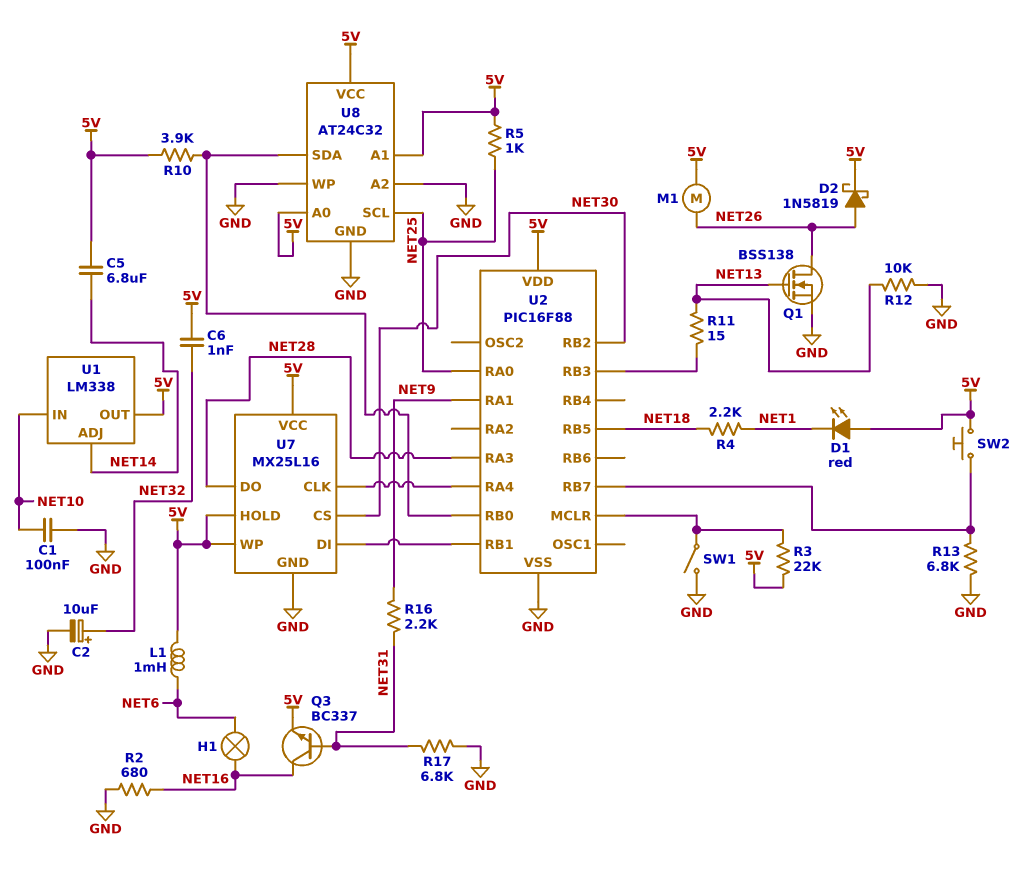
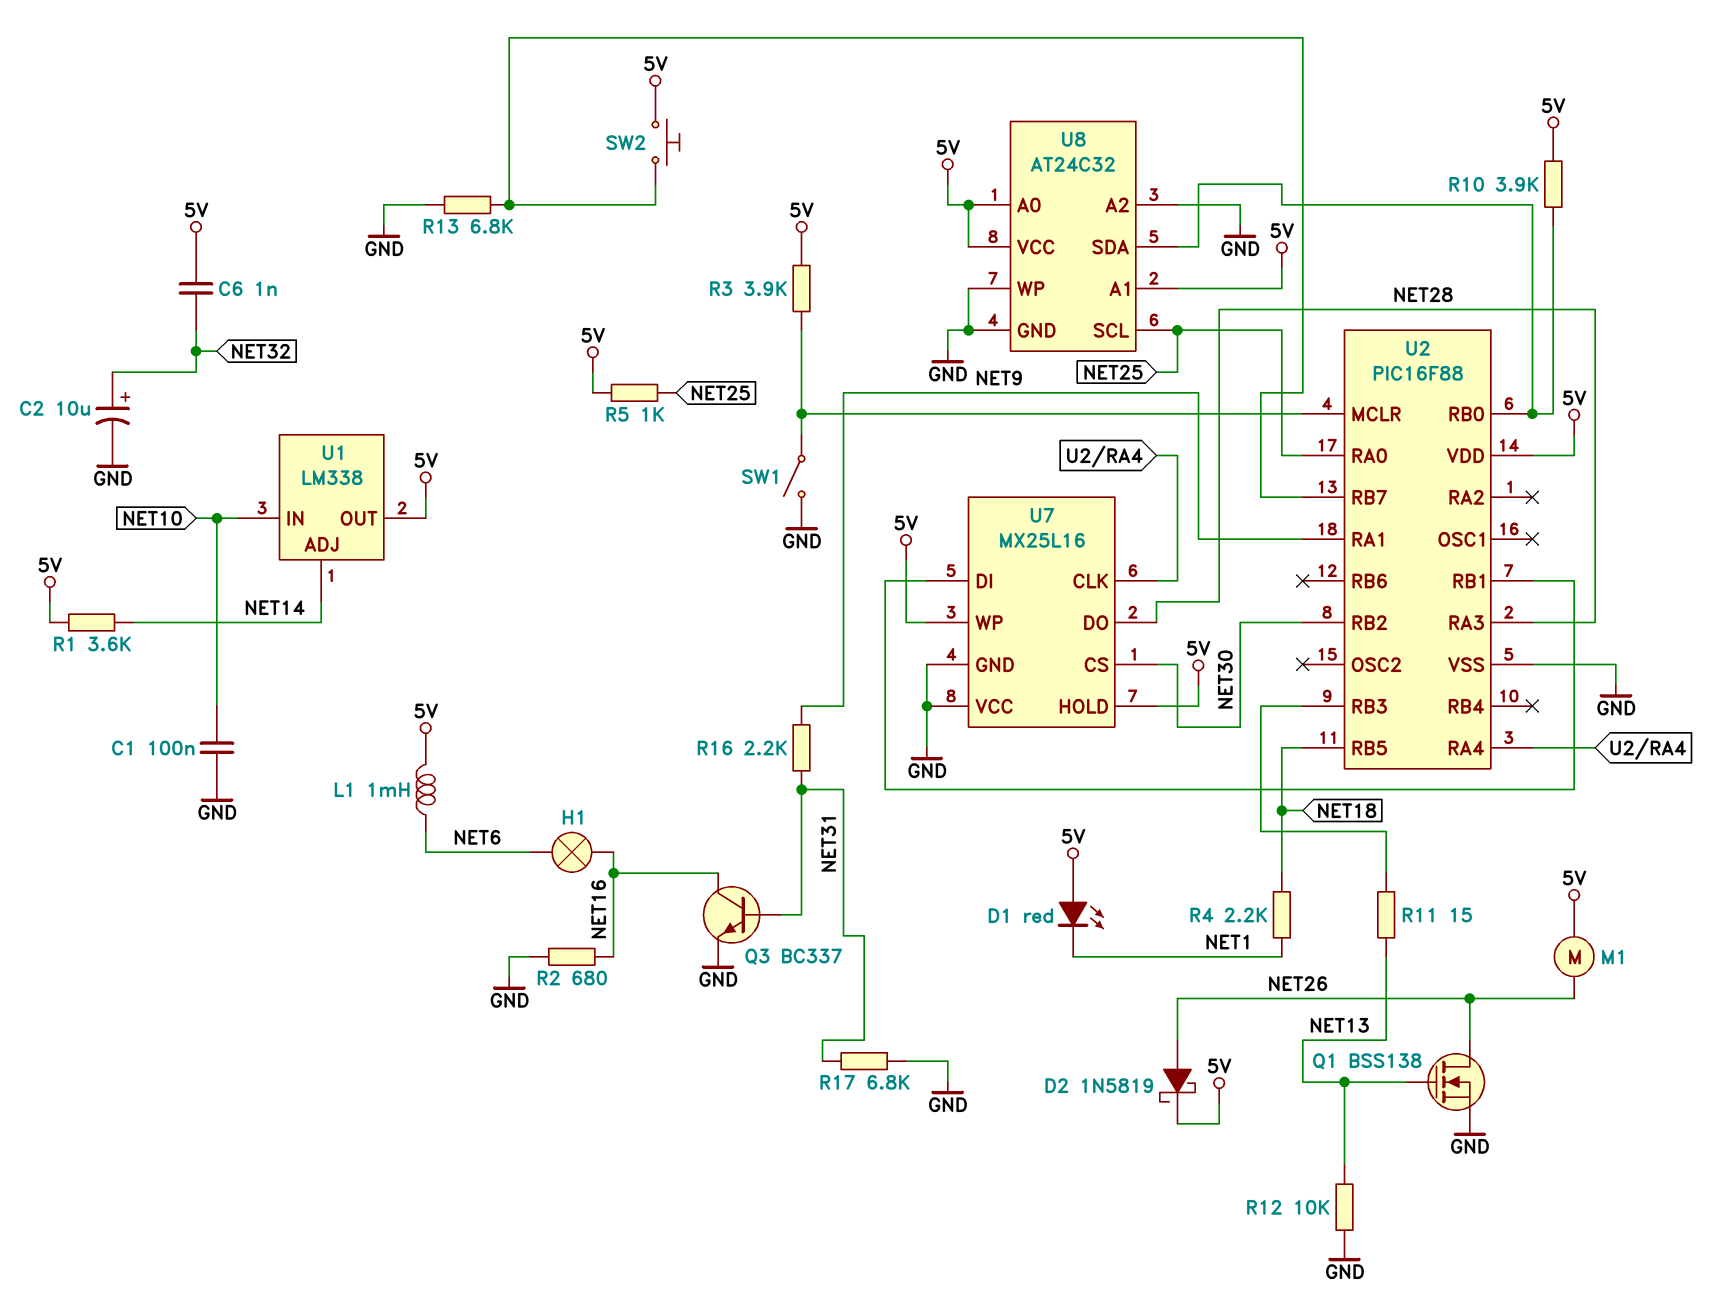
C5: 6.8uF (5V, NET14) -> none
Q3: NPN BC337 (B NET31, C NET16, E 5V) -> NPN BC337 (B NET31, C NET16, E GND)
R1: none -> 3.6k (5V, NET14)
R3: 22k (5V, U2/MCLR) -> 3.9k (5V, U2/MCLR)
U7 pin VCC: 5V -> GND

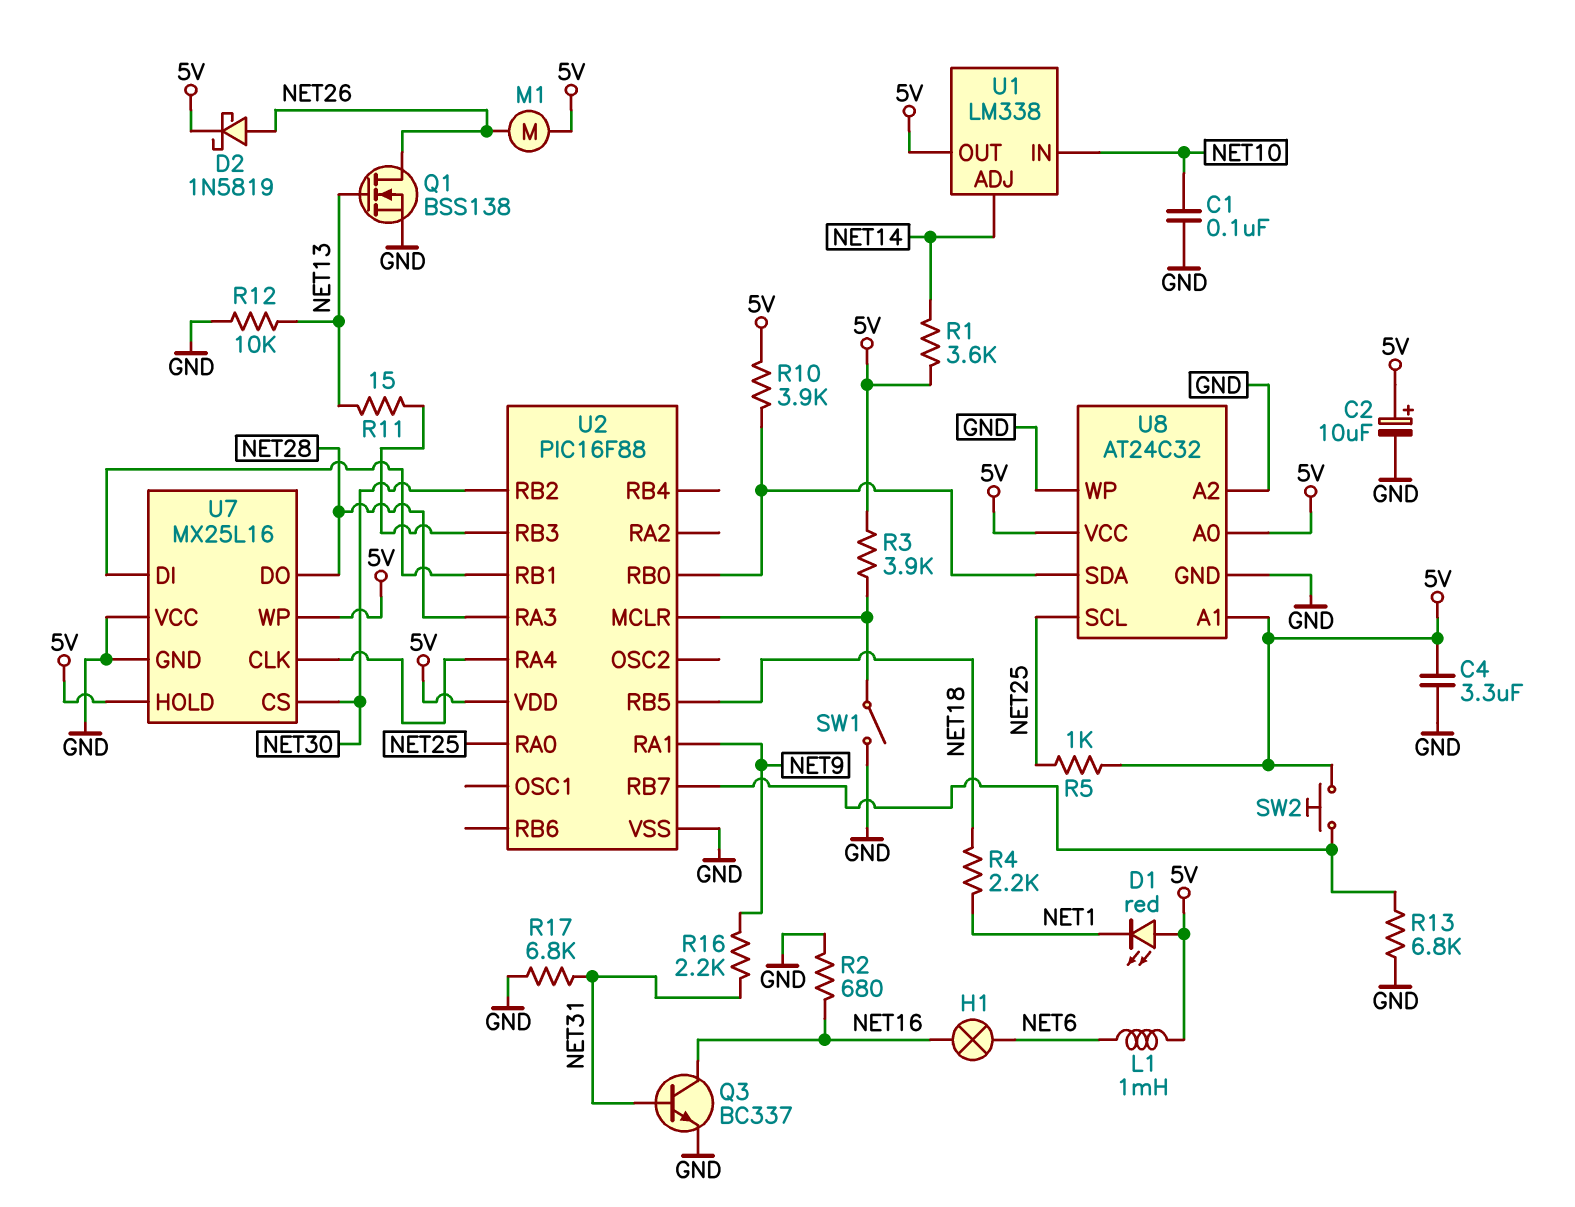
C2: 10uF (plus NET32, minus GND) -> 10uF (plus 5V, minus GND)
C4: none -> 3.3uF (5V, GND)
C6: 1nF (5V, NET32) -> none

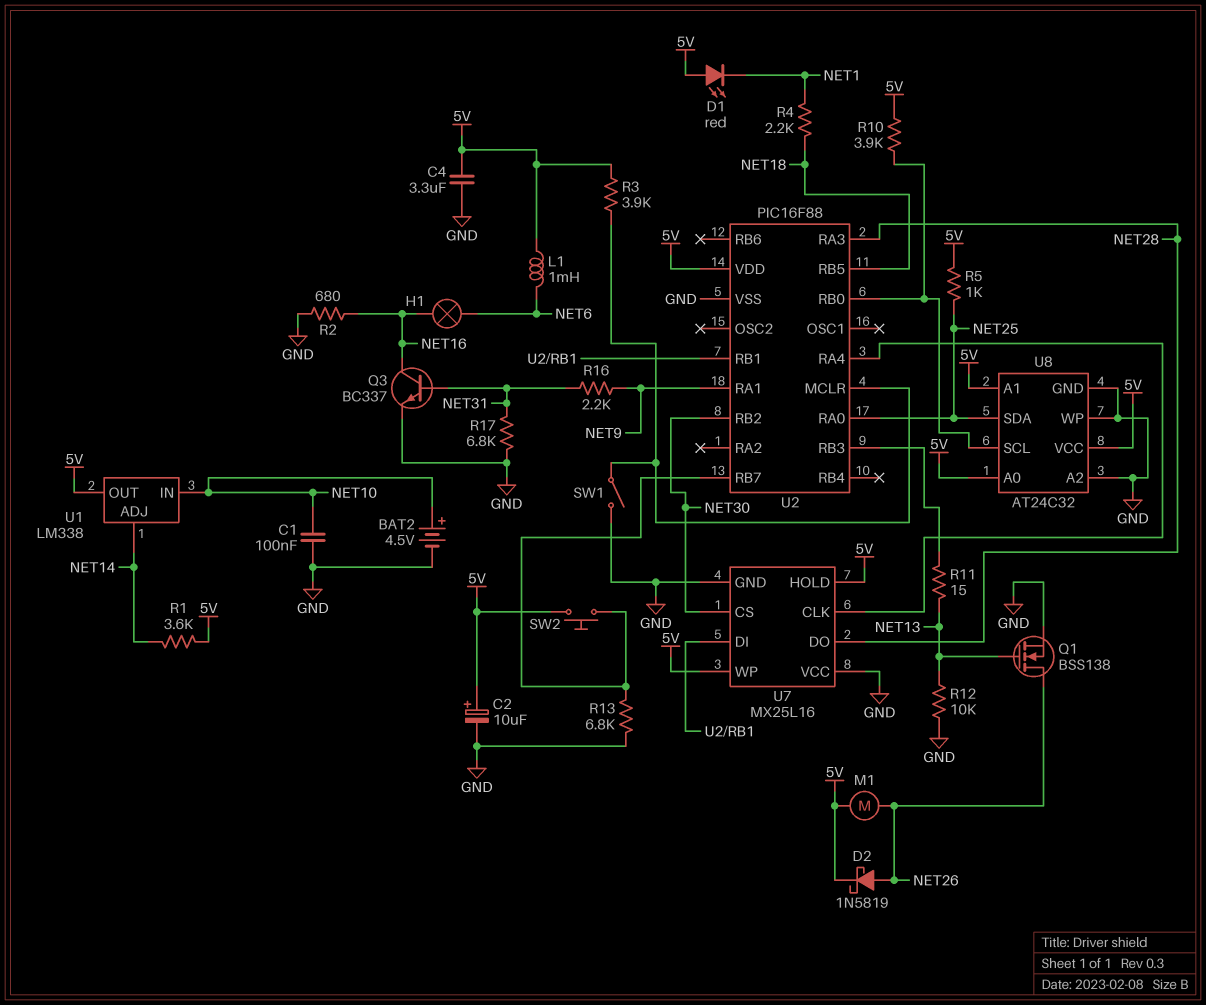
BAT2: none -> 4.5V (plus NET10, minus GND)
U8 pin SCL: NET25 -> U2/RB0
U8 pin SDA: U2/RB0 -> NET25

────

Look through the entries above; find each line with the word "minus" and copy it.

### YOUR RESPONSE
C2: 10uF (plus NET32, minus GND) -> 10uF (plus 5V, minus GND)
BAT2: none -> 4.5V (plus NET10, minus GND)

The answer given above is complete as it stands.